### OBJECTIVE
Could you swap "absolute pixels" for "absolute pixel units" throughout the listing below and give all of its lines again with nothing else changed, leaving the pictures out of your answer?

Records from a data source
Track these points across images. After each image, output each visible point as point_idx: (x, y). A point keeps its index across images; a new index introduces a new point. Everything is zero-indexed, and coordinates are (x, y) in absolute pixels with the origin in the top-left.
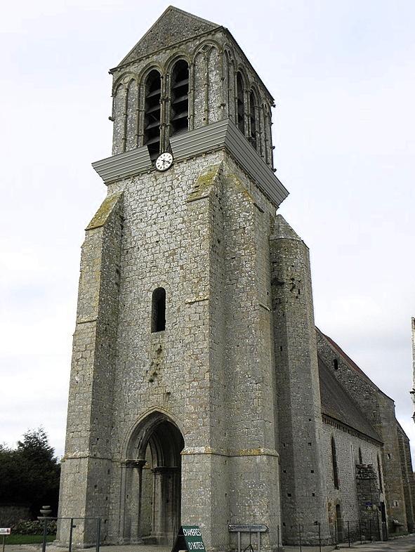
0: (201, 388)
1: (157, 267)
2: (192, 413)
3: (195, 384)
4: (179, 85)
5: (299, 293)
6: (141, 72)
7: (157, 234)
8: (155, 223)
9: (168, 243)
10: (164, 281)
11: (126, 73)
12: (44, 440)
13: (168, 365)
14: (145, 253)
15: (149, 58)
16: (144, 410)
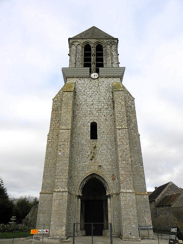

### TASK OUTPUT
Track these points across images. After each image, output each visible point as point_idx: (x, y). A point keeps its index across images; a new index introduces a new point. Everything is zero-indexed, and coordinates are (x, y) in absolute pixel units with the origin in the top-left.
0: (201, 388)
1: (157, 267)
2: (192, 413)
3: (195, 384)
4: (179, 85)
5: (299, 293)
6: (141, 72)
7: (157, 234)
8: (155, 223)
9: (168, 243)
10: (164, 281)
11: (126, 73)
12: (44, 440)
13: (168, 365)
14: (145, 253)
15: (149, 58)
16: (144, 410)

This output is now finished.